======== Records shown ========

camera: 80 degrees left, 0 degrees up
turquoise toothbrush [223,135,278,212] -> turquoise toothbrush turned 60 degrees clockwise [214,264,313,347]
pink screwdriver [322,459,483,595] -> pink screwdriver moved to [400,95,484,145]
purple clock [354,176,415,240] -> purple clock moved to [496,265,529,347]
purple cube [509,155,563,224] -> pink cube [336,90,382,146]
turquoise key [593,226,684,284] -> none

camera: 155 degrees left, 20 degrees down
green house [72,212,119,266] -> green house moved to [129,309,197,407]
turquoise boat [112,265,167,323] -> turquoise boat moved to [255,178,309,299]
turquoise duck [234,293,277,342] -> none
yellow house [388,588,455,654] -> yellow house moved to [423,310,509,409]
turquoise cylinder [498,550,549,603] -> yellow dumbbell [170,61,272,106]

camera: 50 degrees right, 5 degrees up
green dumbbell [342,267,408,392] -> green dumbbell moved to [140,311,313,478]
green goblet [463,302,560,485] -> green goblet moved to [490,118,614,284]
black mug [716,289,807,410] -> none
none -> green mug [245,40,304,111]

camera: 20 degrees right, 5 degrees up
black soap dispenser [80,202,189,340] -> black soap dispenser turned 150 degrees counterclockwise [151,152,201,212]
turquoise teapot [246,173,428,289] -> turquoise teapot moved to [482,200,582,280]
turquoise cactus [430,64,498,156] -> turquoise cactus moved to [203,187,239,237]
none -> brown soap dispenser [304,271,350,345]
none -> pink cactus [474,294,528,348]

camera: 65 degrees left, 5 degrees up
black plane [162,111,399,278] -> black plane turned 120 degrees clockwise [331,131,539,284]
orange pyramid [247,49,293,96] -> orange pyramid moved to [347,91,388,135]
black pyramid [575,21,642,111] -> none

========

#### Task requirements
Sift through the entries and copy every line with "pyramid".

#### Task output
orange pyramid [247,49,293,96] -> orange pyramid moved to [347,91,388,135]
black pyramid [575,21,642,111] -> none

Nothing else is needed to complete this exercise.